_Task prompt_
What you return must be every line from the beginning of the data through the line holding "The cake (turquoise) moved", unchanged.
[[ Extracted data, beginning ]]
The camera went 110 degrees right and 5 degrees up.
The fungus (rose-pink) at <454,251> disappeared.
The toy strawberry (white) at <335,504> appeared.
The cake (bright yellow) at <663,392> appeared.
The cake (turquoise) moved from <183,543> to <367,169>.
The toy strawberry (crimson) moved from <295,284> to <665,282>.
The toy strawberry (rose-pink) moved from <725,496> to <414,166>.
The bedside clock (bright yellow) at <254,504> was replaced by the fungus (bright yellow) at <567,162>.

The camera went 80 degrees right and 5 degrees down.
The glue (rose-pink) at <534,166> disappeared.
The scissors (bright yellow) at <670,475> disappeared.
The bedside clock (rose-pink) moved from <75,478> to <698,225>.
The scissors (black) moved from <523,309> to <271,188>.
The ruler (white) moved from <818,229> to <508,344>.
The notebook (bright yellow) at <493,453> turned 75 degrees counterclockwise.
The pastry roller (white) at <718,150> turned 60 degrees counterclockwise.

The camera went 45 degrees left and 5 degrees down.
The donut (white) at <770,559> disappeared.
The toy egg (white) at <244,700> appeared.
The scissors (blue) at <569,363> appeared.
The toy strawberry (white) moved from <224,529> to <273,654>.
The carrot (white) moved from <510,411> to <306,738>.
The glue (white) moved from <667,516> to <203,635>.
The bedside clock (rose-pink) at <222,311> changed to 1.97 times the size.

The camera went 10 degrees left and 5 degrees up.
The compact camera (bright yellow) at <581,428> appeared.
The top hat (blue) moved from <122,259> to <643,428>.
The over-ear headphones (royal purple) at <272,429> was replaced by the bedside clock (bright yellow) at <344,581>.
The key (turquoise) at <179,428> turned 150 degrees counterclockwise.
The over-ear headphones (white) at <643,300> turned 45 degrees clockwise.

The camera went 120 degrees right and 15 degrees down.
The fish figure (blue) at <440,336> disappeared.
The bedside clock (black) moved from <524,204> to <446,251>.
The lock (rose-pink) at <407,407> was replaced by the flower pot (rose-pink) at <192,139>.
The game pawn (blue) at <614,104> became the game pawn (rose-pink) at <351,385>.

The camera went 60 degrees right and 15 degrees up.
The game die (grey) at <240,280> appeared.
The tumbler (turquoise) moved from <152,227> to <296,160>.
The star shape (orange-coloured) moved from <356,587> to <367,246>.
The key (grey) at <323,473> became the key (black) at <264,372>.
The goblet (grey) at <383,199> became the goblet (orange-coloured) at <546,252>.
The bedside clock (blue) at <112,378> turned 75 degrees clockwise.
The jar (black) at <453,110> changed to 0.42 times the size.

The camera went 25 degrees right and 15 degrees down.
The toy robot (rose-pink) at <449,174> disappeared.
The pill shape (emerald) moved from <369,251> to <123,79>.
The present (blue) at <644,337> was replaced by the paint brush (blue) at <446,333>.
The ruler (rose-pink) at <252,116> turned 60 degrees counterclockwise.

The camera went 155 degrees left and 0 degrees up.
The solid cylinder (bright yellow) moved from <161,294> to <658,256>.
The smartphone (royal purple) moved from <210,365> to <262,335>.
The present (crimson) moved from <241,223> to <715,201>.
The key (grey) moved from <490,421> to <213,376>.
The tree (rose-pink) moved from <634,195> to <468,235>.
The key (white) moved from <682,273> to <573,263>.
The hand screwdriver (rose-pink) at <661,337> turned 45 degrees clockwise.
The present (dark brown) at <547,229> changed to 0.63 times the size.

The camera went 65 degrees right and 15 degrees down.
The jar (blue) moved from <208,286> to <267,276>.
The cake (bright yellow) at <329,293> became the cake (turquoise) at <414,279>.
[[ Extracted data, end ]]
_Output of the exercise_
The camera went 110 degrees right and 5 degrees up.
The fungus (rose-pink) at <454,251> disappeared.
The toy strawberry (white) at <335,504> appeared.
The cake (bright yellow) at <663,392> appeared.
The cake (turquoise) moved from <183,543> to <367,169>.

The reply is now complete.